-- begin Information given --

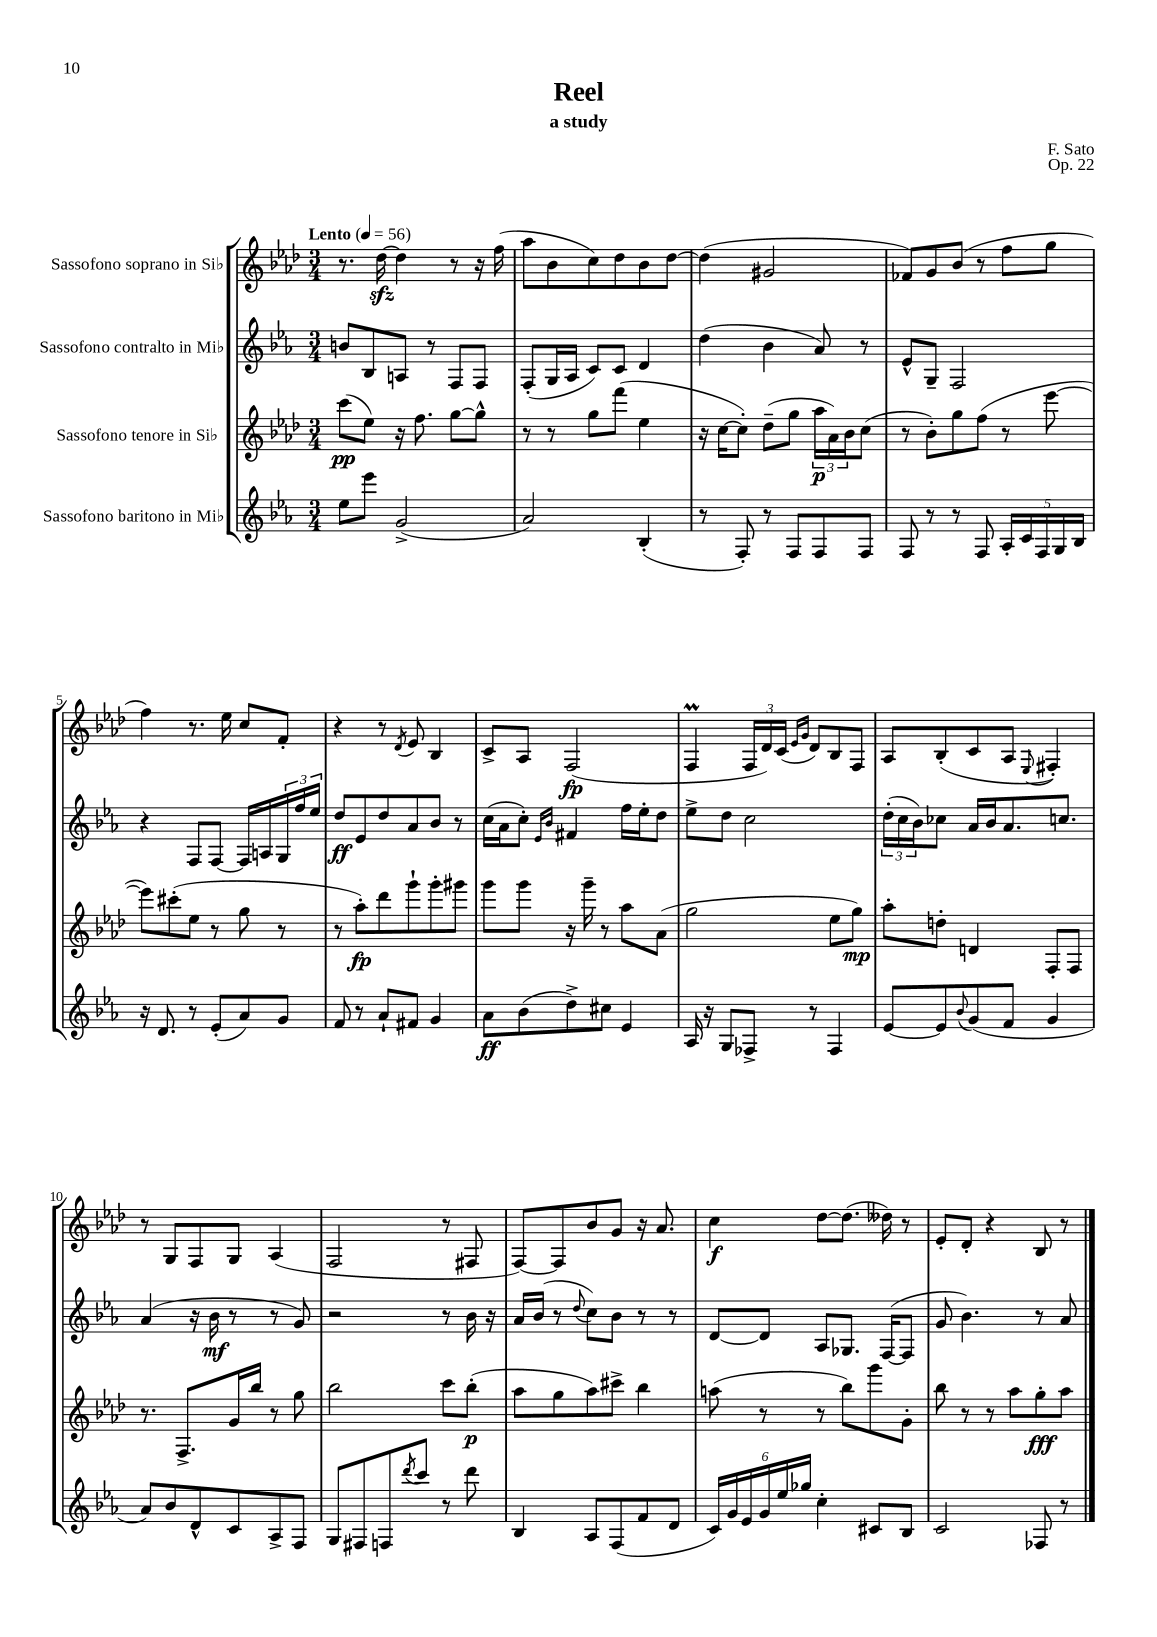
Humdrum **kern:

**kern	**kern	**kern	**kern
*staff4	*staff3	*staff2	*staff1
*clefG2	*clefG2	*clefG2	*clefG2
*k[b-e-a-]	*k[b-e-a-d-]	*k[b-e-a-]	*k[b-e-a-d-]
*M3/4	*M3/4	*M3/4	*M3/4
*MM56	*MM56	*MM56	*MM56
8ee-	(8ccc	8b	8.r
8eee-	8ee-)	8B-	.
.	.	.	[16dd-
(2g^	16r	8A	4dd-]
.	8.ff	.	.
.	.	8r	.
.	[8gg	8F	8r
.	8gg^^]	8F	16r
.	.	.	(16ff
=	=	=	=
2a-)	8r	(8F'	8aa-
.	8r	16G	8b-
.	.	16A-	.
.	8gg	8c)	8cc)
.	(8fff	8c	8dd-
(4B-'	4ee-	4d	8b-
.	.	.	[8dd-
=	=	=	=
8r	16r	(4dd	(4dd-]
.	[16cc	.	.
8F')	8cc'])	.	.
8r	(8dd-~	4b-	2g#
8F	8gg	.	.
8F	24aa-	8a-)	.
.	24a-)	.	.
.	24b-	.	.
8F	(8cc	8r	.
=	=	=	=
8F	8r	8e-^^	8f-)
8r	8b-')	8G~	8g
8r	8gg	2F	(8b-
8F	(8ff	.	8r
20A-'	8r	.	8ff
20c	.	.	.
20F	.	.	.
.	[8eee-	.	8gg
20G	.	.	.
20B-	.	.	.
=	=	=	=
16r	8eee-])	4r	4ff)
8.d	.	.	.
.	(8ccc#'	.	.
8r	8ee-	8F	8.r
(8e-'	8r	[8F	.
.	.	.	16ee-
8a-)	8gg	16F]	8cc
.	.	16A	.
8g	8r	24G	8f'
.	.	24ff	.
.	.	24ee-	.
=	=	=	=
8f	8r	8dd	4r
8r	8aa-')	8e-	.
8a-`	8ddd-	8dd	8r
.	.	.	8qd-
8f#	8ggg`	8a-	8e-
4g	8ggg'	8b-	4B-
.	8ggg#	8r	.
=	=	=	=
8a-	8ggg	(16cc	8c^
.	.	16a-	.
(8b-	8ggg	8cc')	8A-
.	.	16qqe-	.
.	.	16qqb-	.
8dd^)	16r	4f#	(2F
.	16ggg~	.	.
8cc#	8r	.	.
4e-	8aa-	16ff	.
.	.	16ee-'	.
.	(8a-	8dd	.
=	=	=	=
16A-	2gg	8ee-^	4F
16r	.	.	.
8G	.	8dd	.
8F-^	.	2cc	24F
.	.	.	24d-)
.	.	.	(24c
.	.	.	16qqe-
.	.	.	16qqg
8r	.	.	8d-)
4F-	8ee-	.	8B-
.	8gg)	.	8F
=	=	=	=
[8e-	8aa-'	(24dd'	8A-
.	.	24cc	.
.	.	24b-)	.
8e-]	8dd'	8cc-	(8B-'
8qqb-	.	.	.
(8g	4d	16a-	8c
.	.	16b-	.
8f	.	8.a-	8A-
.	.	.	8qqE-
4g	8F'	.	4F#')
.	.	8.cc	.
.	8F	.	.
=	=	=	=
8a-)	8.r	(4a-	8r
8b-	.	.	8G
.	8.F^	.	.
8d^^	.	16r	8F
.	.	16b-	.
8c	16g	8r	8G
.	16bb-	.	.
8A-^	8r	8r	(4A-
8F	8gg	8g)	.
=	=	=	=
8G	2bb-	2r	2F
8F#	.	.	.
8F	.	.	.
8qddd	.	.	.
8ccc	.	.	.
8r	8ccc	8r	8r
8ddd	(8bb-'	16b-	8F#
.	.	16r	.
=	=	=	=
4B-	8aa-	16a-	[8F)
.	.	(16b-	.
.	8gg	8r	8F]
.	.	8qqdd	.
8A-	8aa-)	8cc)	8b-
(8F	8ccc#^	8b-	8g
8f	4bb-	8r	16r
.	.	.	8.a-
8d	.	8r	.
=	=	=	=
24c)	(8aa	[8d	4cc
24g	.	.	.
24e-	.	.	.
24g	8r	8d]	.
24ee-	.	.	.
24gg-	.	.	.
4cc'	8r	8A-	[8dd-
.	8bb-)	8.G-	(8.dd-]
8c#	8ggg	.	.
.	.	([16F	16dd--)
8B-	8g'	8F]	8r
=	=	=	=
2c	8bb-	8g	8e-'
.	8r	4.b-)	8d-'
.	8r	.	4r
.	8aa-	.	.
8F-	8gg'	8r	8B-
8r	8aa-	8a-	8r
==	==	==	==
*-	*-	*-	*-
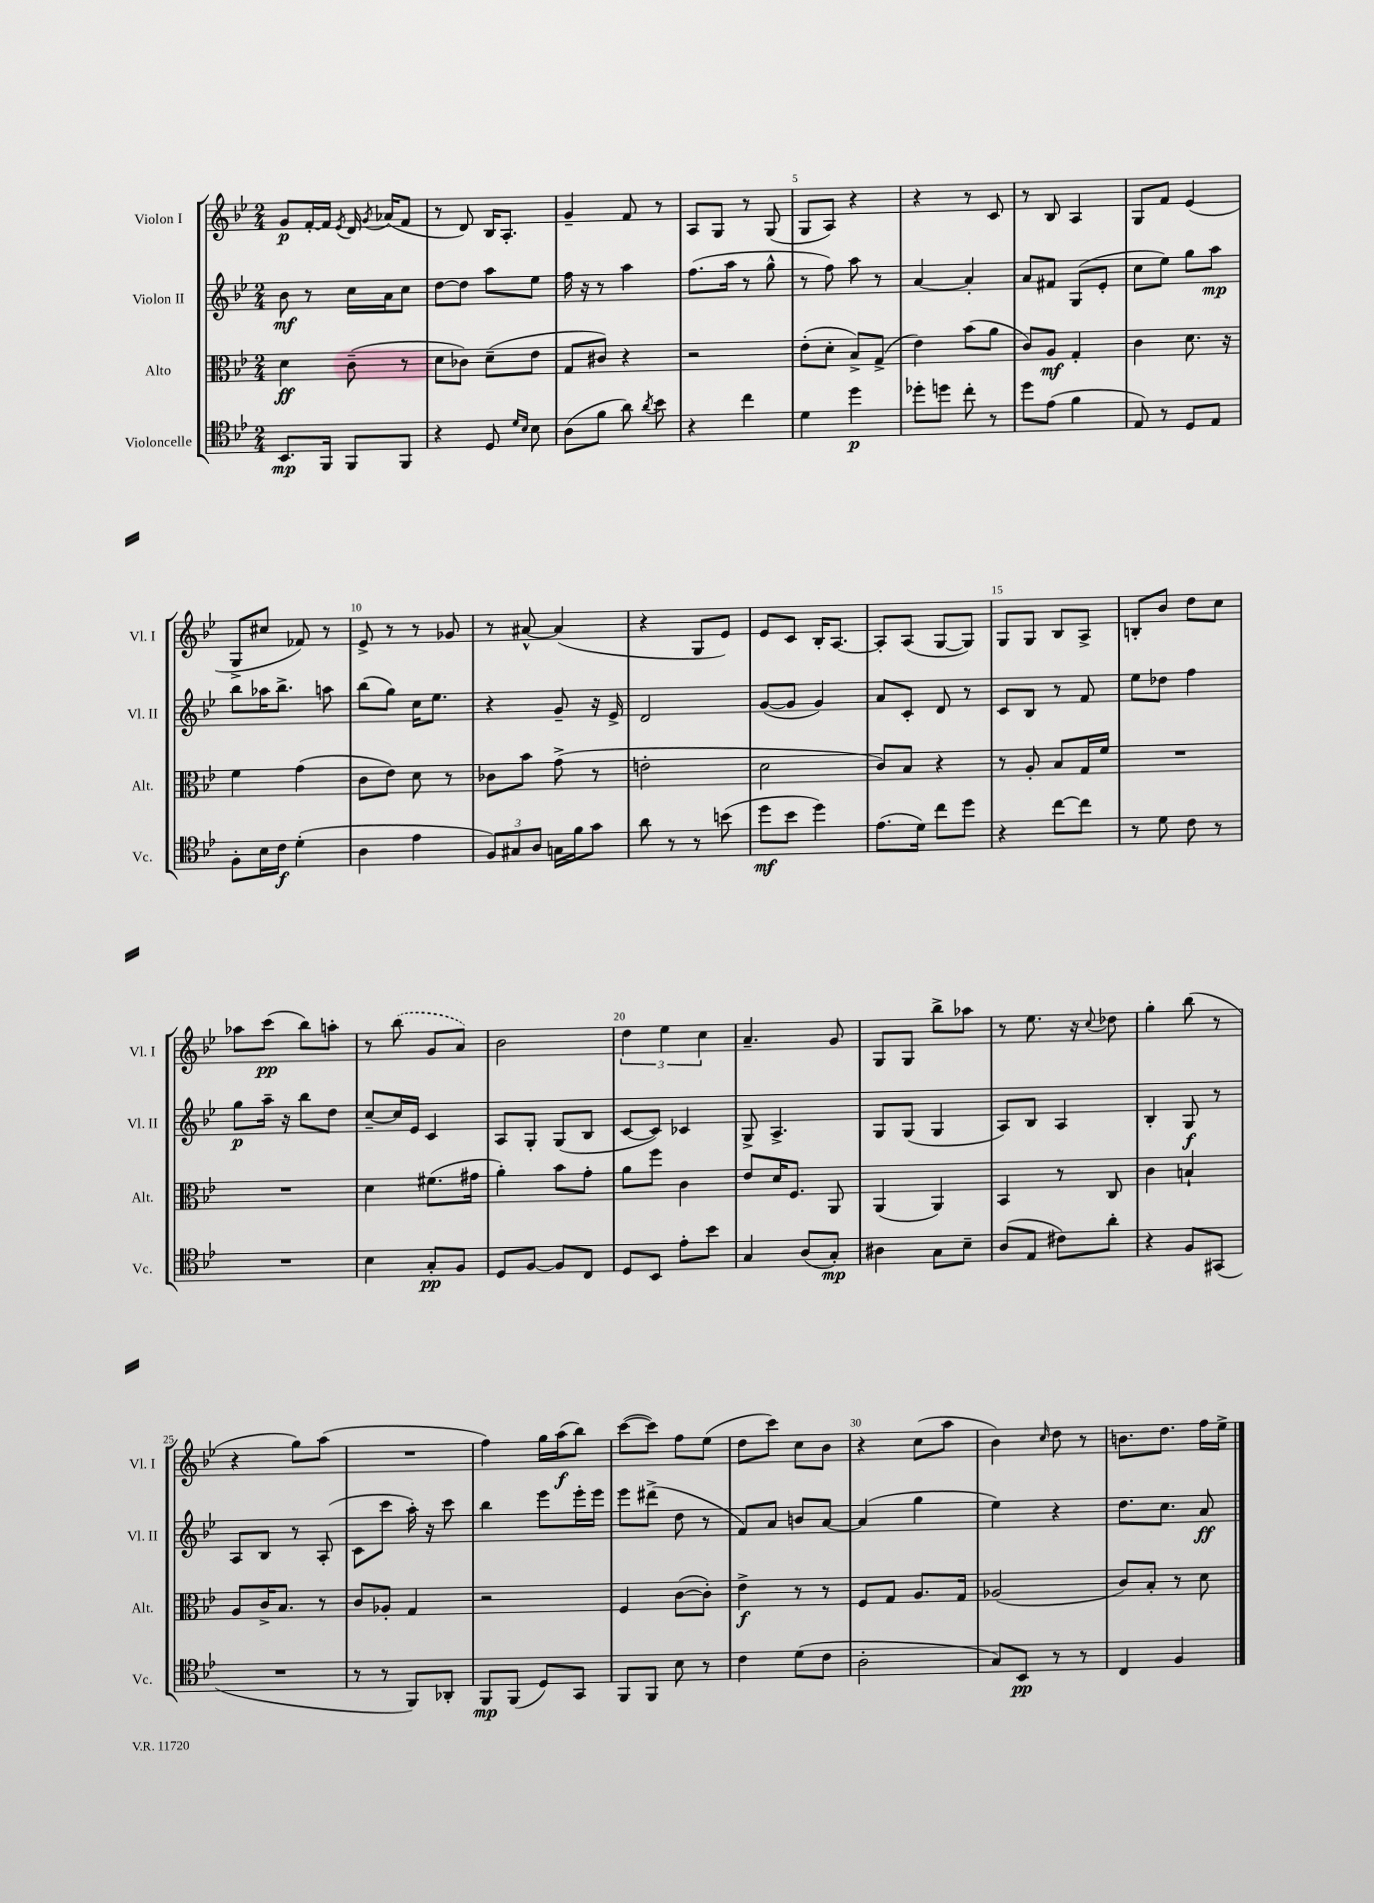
<<
\new StaffGroup <<
\new Staff = "s0" \with { instrumentName = "Violon I" shortInstrumentName = "Vl. I" } {
    \clef treble \key bes \major \numericTimeSignature \time 2/4
    \autoBeamOff g'8[\p f'16~-. f'16] \acciaccatura { ees'8 } d'16 \acciaccatura { g'8 } aes'16[( f'8] |
    r8 d'8) bes16[ a8.]-. |
    g'4-- f'8 r8 |
    a8[ g8] r8 g8( |
    g8[ a8]) r4 |
    r4 r8 c'8 |
    r8 bes8 a4 |
    g8[ f'8] ees'4( |
    g8[-> cis''8] fes'8) r8 |
    ees'8-> r8 r8 ges'8 |
    r8 ais'8~-^ ais'4( |
    r4 g8[ ees'8]) |
    ees'8[ c'8] bes16[-. a8.]~ |
    a8[-. a8]( g8[~ g8]) |
    g8[ g8] bes8[ a8]-> |
    b8[-. bes'8] d''8[ c''8] |
    aes''8[ c'''8]\pp( bes''8[) a''8]-. |
    r8 \once \slurDashed bes''8( g'8[ a'8]) |
    bes'2 |
    \tuplet 3/2 { d''4 ees''4 c''4 } |
    a'4.-- g'8 |
    g8[ g8] bes''8[-> aes''8] |
    r8 ees''8. r16 \appoggiatura { c''8 } des''8 |
    g''4-. bes''8( r8 |
    r4 g''8[) a''8]( |
    R2 |
    f''4) g''16[ a''16\f( bes''8]) |
    c'''8[~( c'''8]) f''8[ ees''8]( |
    d''8[ c'''8]) c''8[ bes'8] |
    r4 c''8[( a''8] |
    bes'4) \grace { c''16 } d''8 r8 |
    b'8.[ d''8.] f''16[ ees''16]-> \bar "|." |
}
\new Staff = "s1" \with { instrumentName = "Violon II" shortInstrumentName = "Vl. II" } {
    \clef treble \key bes \major \numericTimeSignature \time 2/4
    \autoBeamOff bes'8\mf r8 c''16[ a'16 c''8] |
    d''8[~ d''8] a''8[ ees''8] |
    f''16 r16 r8 a''4 |
    f''8.[( a''16] r8 g''8-^ |
    r8 f''8) a''8 r8 |
    a'4~ a'4-. |
    a'8[ fis'8] g8[( ees'8]-. |
    c''8[ ees''8]) g''8[ a''8]\mp |
    bes''8[ aes''16 bes''8.]-> a''8 |
    bes''8[( g''8]) c''16[ ees''8.] |
    r4 g'8-- r16 ees'16-> |
    d'2 |
    g'8[~( g'8] g'4) |
    a'8[ c'8]-. d'8 r8 |
    c'8[ bes8] r8 f'8 |
    ees''8[ des''8] f''4 |
    g''8[\p a''16]-- r16 bes''8[ d''8] |
    c''8[~-- c''16 ees'16] c'4 |
    a8[ g8]-. g8[( bes8] |
    c'8[~ c'8]) ces'4 |
    g8-> a4.-> |
    g8[ g8]( g4 |
    a8[) bes8] a4 |
    bes4-. g8\f r8 |
    a8[ bes8] r8 a8-.( |
    c'8[ c'''8] a''16-.) r16 c'''8 |
    bes''4 ees'''8[ ees'''16-. ees'''16] |
    ees'''8[ dis'''8]->( d''8 r8 |
    f'8[) a'8] b'8[ a'8]~ |
    a'4( g''4 |
    ees''4) r4 |
    d''8.[ c''8.] a'8\ff \bar "|." |
}
\new Staff = "s2" \with { instrumentName = "Alto" shortInstrumentName = "Alt." } {
    \clef alto \key bes \major \numericTimeSignature \time 2/4
    \autoBeamOff d'4\ff c'8--( r8 |
    d'8[ ces'8]) d'8[--( ees'8] |
    g8[ cis'8]) r4 |
    r2 |
    ees'8[-.( d'8]-. bes8[->) g8]->( |
    ees'4) bes'8[( a'8] |
    c'8[) a8]\mf g4-. |
    c'4 d'8. r16 |
    f'4 g'4( |
    c'8[ ees'8]) d'8 r8 |
    ces'8[ bes'8] g'8->( r8 |
    e'2-. |
    d'2 |
    c'8[) bes8] r4 |
    r8 a8-. bes8[ g16 f'16] |
    R2 |
    R2 |
    d'4 fis'8.[( gis'16] |
    a'4-.) bes'8[ g'8]-. |
    a'8[ f''8] c'4 |
    ees'8[ d'16 f8.] a,8 |
    a,4( a,4) |
    bes,4 r8 c8 |
    c'4 b4-! |
    a8[ c'16-> bes8.] r8 |
    c'8[ aes8]-. g4 |
    r2 |
    f4 c'8[~( c'8]-.) |
    ees'4->\f r8 r8 |
    f8[ g8] a8.[ g16] |
    aes2( |
    c'8[) bes8]-. r8 d'8 \bar "|." |
}
\new Staff = "s3" \with { instrumentName = "Violoncelle" shortInstrumentName = "Vc." } {
    \clef tenor \key bes \major \numericTimeSignature \time 2/4
    \autoBeamOff bes,8.[\mp f,16] f,8[ f,8] |
    r4 d8 \grace { d'16[ bes16] } bes8 |
    a8[( f'8] a'8) \acciaccatura { a'8 } bes'8 |
    r4 c''4 |
    d'4 d''4\p |
    des''8[-. d''8] c''8-. r8 |
    d''8[ ees'8]( f'4 |
    ees8) r8 d8[ ees8] |
    f8[-. bes16 c'16]\f d'4-.( |
    a4 ees'4 |
    \tuplet 3/2 { f8[) gis8 a8] } g16[ f'16 g'8] |
    a'8 r8 r8 b'8( |
    d''8[\mf bes'8] d''4) |
    ees'8.[( d'16]) c''8[ d''8] |
    r4 c''8[~ c''8] |
    r8 d'8 c'8 r8 |
    R2 |
    bes4 g8[-.\pp f8] |
    d8[ f8]~ f8[ c8] |
    d8[ bes,8] ees'8[-. bes'8] |
    g4 a8[( g8]-.\mp) |
    ais4 g8[ bes8]-- |
    a8[( ees8] cis'8[) a'8]-. |
    r4 f8[ gis,8]( |
    R2 |
    r8 r8 f,8[) aes,8]-. |
    f,8[\mp f,8]( d8[) g,8] |
    f,8[ f,8] bes8 r8 |
    c'4 d'8[( c'8] |
    a2-. |
    g8[) bes,8]\pp r8 r8 |
    c4 f4 \bar "|." |
}
>>
>>
\layout { \context { \Score \override BarNumber.break-visibility = ##(#f #t #t) barNumberVisibility = #(every-nth-bar-number-visible 5) } }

-- end Information given --

_What to produce_.
Return every line of the material that contains the string "time".

_Reply_.
    \clef treble \key bes \major \numericTimeSignature \time 2/4
    \clef treble \key bes \major \numericTimeSignature \time 2/4
    \clef alto \key bes \major \numericTimeSignature \time 2/4
    \clef tenor \key bes \major \numericTimeSignature \time 2/4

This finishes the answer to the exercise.